_What is needed_: Without the pictures, output the records below word for word.

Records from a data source
-- Opening Marker --

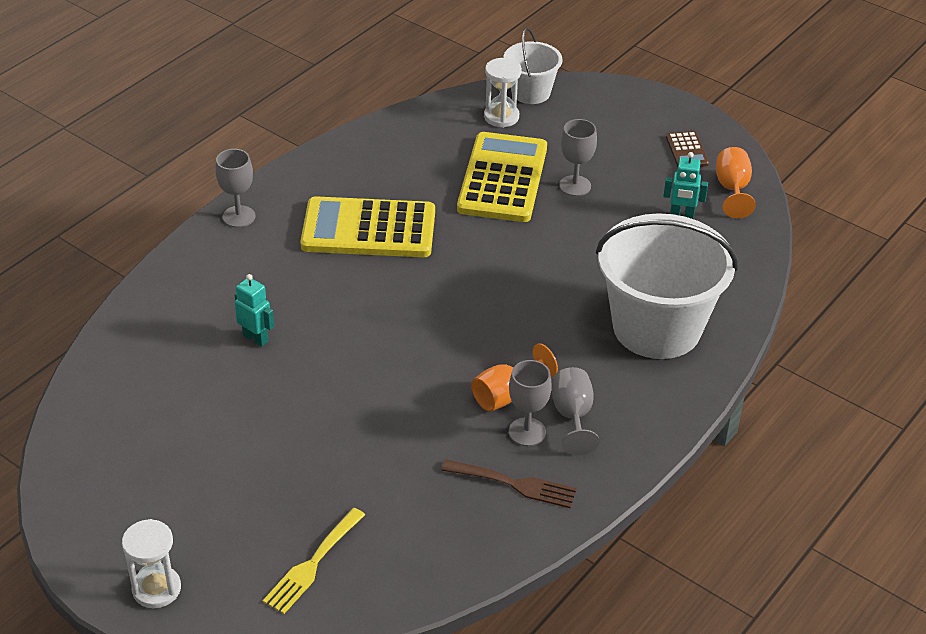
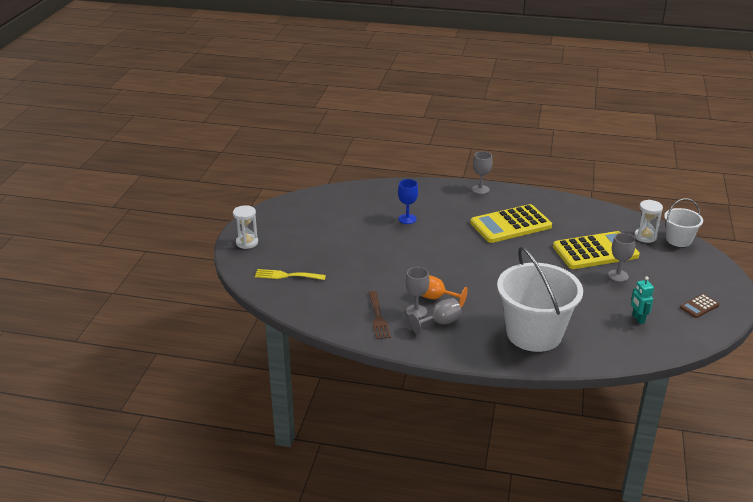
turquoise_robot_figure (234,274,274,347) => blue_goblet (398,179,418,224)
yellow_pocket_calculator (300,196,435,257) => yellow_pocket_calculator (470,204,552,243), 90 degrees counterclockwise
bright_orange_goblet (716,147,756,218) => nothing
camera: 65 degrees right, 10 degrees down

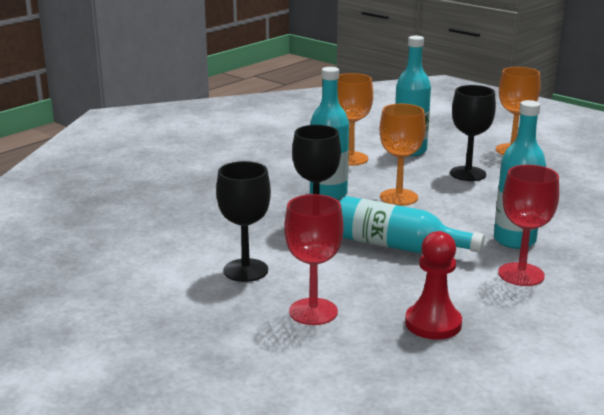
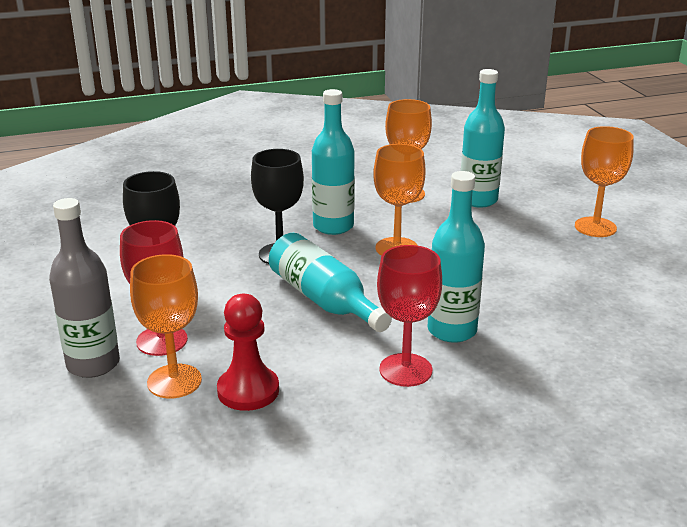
nothing => grey_drink_bottle (49,198,120,378)
nothing => bright_orange_goblet (130,254,202,398)
black_goblet (450,85,496,181) => nothing
camera: 30 degrees right, 5 degrees up

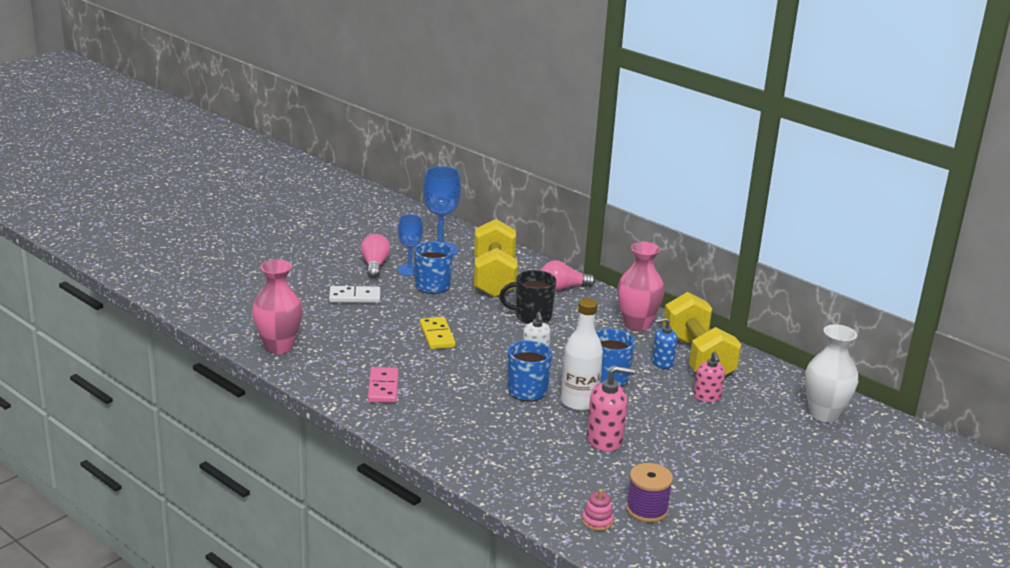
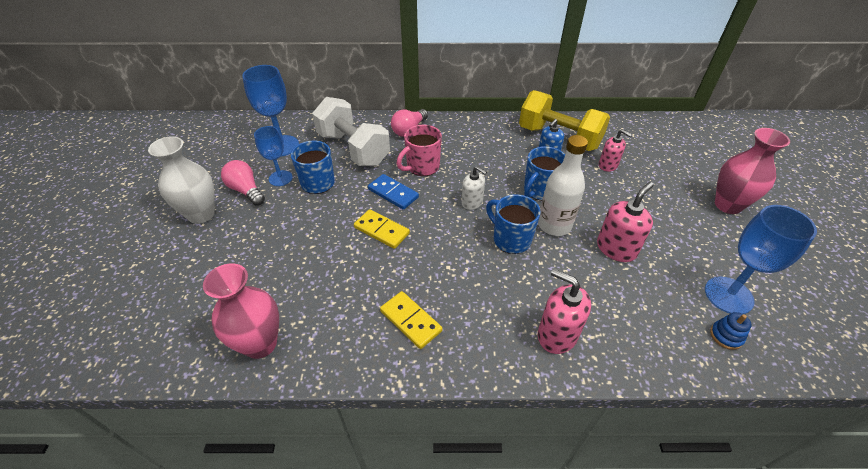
snow-white_flower_vase (805,324,858,422) => snow-white_flower_vase (148,136,215,224), relocated
yellow_hand_weight (474,219,518,298) => snow-white_hand_weight (312,97,390,166)
nothing => blue_domino_tile (368,174,419,210)
rosy_domino_tile (368,367,399,403) => yellow_domino_tile (380,291,443,349)
black_coffee_mug (499,270,556,324) => rosy_coffee_mug (397,125,442,176)
nothing => rosy_pump_bottle (538,269,591,354)
violet_reel_of_thread (626,463,673,523) => blue_goblet (705,205,817,314)
rosy_stacking_rings (582,489,614,531) => blue_stacking_rings (710,312,752,350)
rosy_flower_vase (617,242,665,331) => rosy_flower_vase (715,128,790,214), relocated
snow-white_domino_tile (329,286,380,303) => nothing
camera: 40 degrees left, 20 degrees up

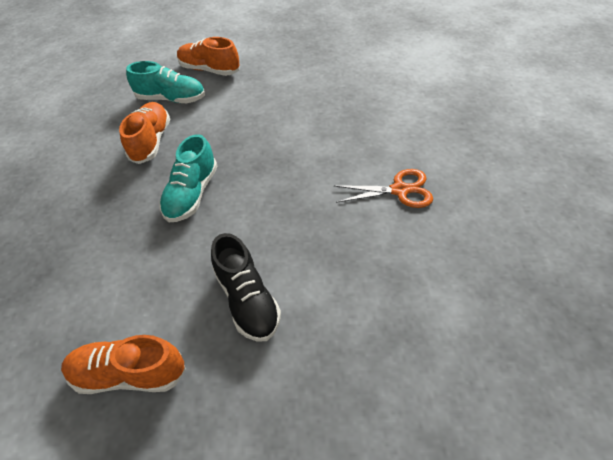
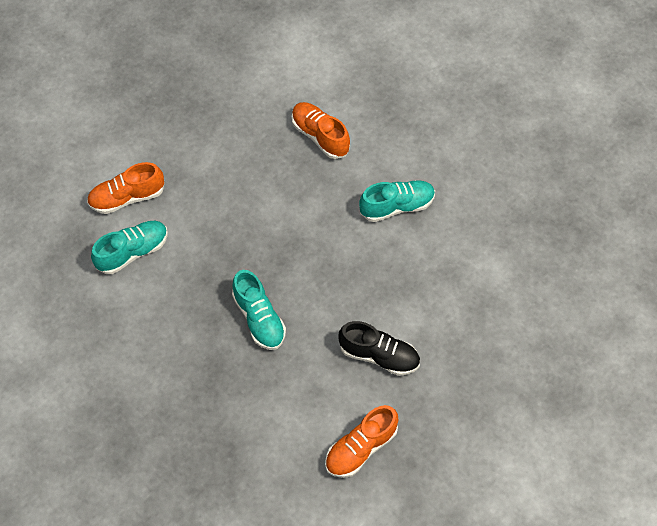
bright_orange_sneaker (119,102,170,164) => bright_orange_sneaker (292,102,350,159), relocated
bright_orange_scissors (334,169,433,208) => turquoise_sneaker (359,180,435,222)
camera: 45 degrees left, 10 degrees up

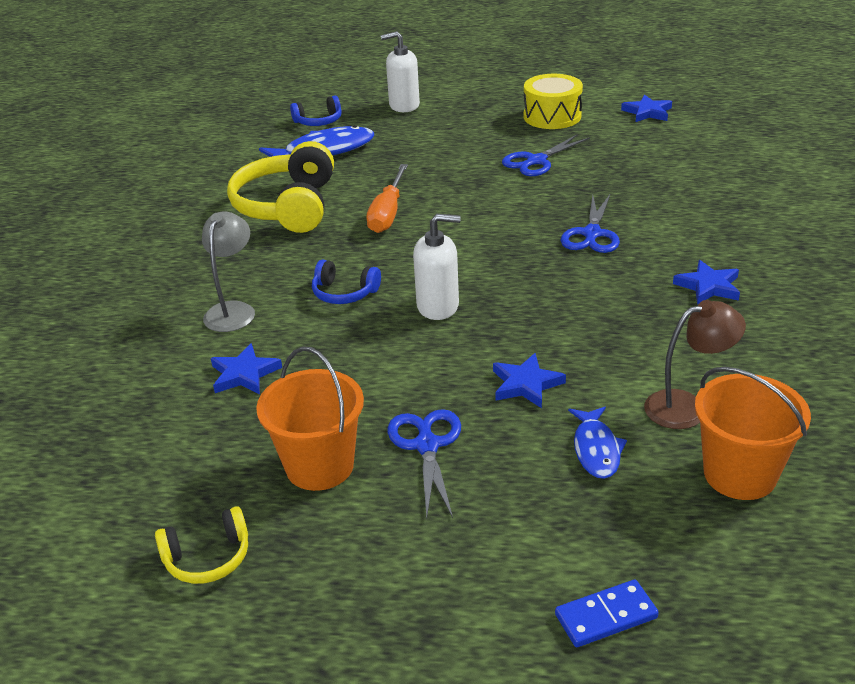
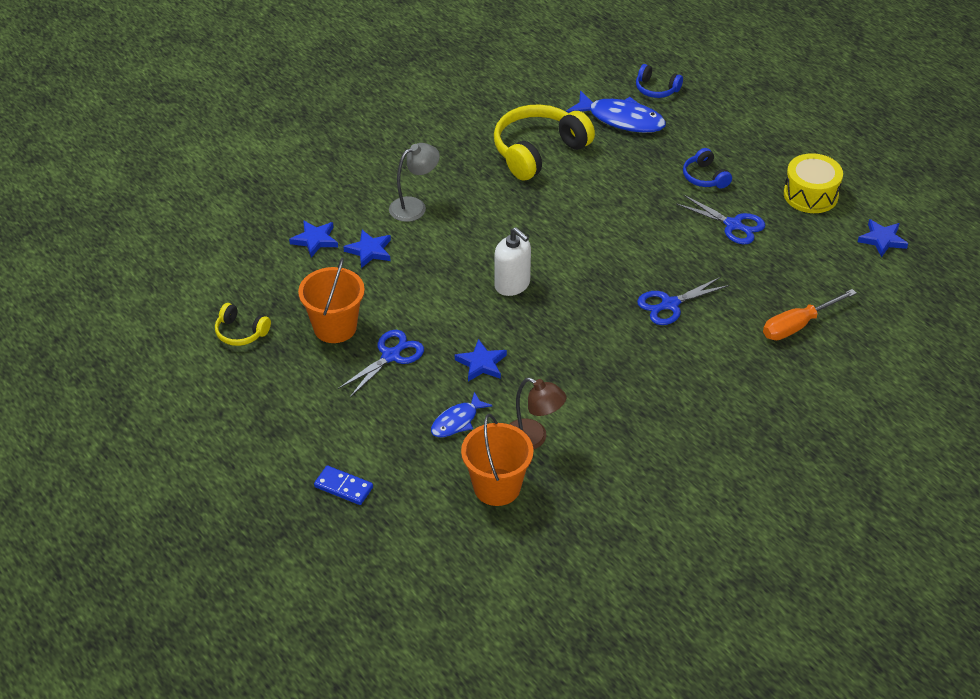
blue_five-pointed_star (673,260,740,305) => blue_five-pointed_star (289,220,338,258), relocated
blue_scissors (502,134,590,176) => blue_scissors (676,195,765,245), 150 degrees counterclockwise
blue_headset (312,259,381,304) => blue_headset (683,148,732,189), relocated
bright_orange_screwdriver (366,164,408,233) => bright_orange_screwdriver (763,289,857,340), relocated
snow-white_pump_bottle (381,31,420,112) => nothing
camera: 45 degrees right, 10 degrees up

-- Closing Marker --

_Task response_:
turquoise_robot_figure (234,274,274,347) => blue_goblet (398,179,418,224)
yellow_pocket_calculator (300,196,435,257) => yellow_pocket_calculator (470,204,552,243), 90 degrees counterclockwise
bright_orange_goblet (716,147,756,218) => nothing
camera: 65 degrees right, 10 degrees down

nothing => grey_drink_bottle (49,198,120,378)
nothing => bright_orange_goblet (130,254,202,398)
black_goblet (450,85,496,181) => nothing
camera: 30 degrees right, 5 degrees up

snow-white_flower_vase (805,324,858,422) => snow-white_flower_vase (148,136,215,224), relocated
yellow_hand_weight (474,219,518,298) => snow-white_hand_weight (312,97,390,166)
nothing => blue_domino_tile (368,174,419,210)
rosy_domino_tile (368,367,399,403) => yellow_domino_tile (380,291,443,349)
black_coffee_mug (499,270,556,324) => rosy_coffee_mug (397,125,442,176)
nothing => rosy_pump_bottle (538,269,591,354)
violet_reel_of_thread (626,463,673,523) => blue_goblet (705,205,817,314)
rosy_stacking_rings (582,489,614,531) => blue_stacking_rings (710,312,752,350)
rosy_flower_vase (617,242,665,331) => rosy_flower_vase (715,128,790,214), relocated
snow-white_domino_tile (329,286,380,303) => nothing
camera: 40 degrees left, 20 degrees up

bright_orange_sneaker (119,102,170,164) => bright_orange_sneaker (292,102,350,159), relocated
bright_orange_scissors (334,169,433,208) => turquoise_sneaker (359,180,435,222)
camera: 45 degrees left, 10 degrees up

blue_five-pointed_star (673,260,740,305) => blue_five-pointed_star (289,220,338,258), relocated
blue_scissors (502,134,590,176) => blue_scissors (676,195,765,245), 150 degrees counterclockwise
blue_headset (312,259,381,304) => blue_headset (683,148,732,189), relocated
bright_orange_screwdriver (366,164,408,233) => bright_orange_screwdriver (763,289,857,340), relocated
snow-white_pump_bottle (381,31,420,112) => nothing
camera: 45 degrees right, 10 degrees up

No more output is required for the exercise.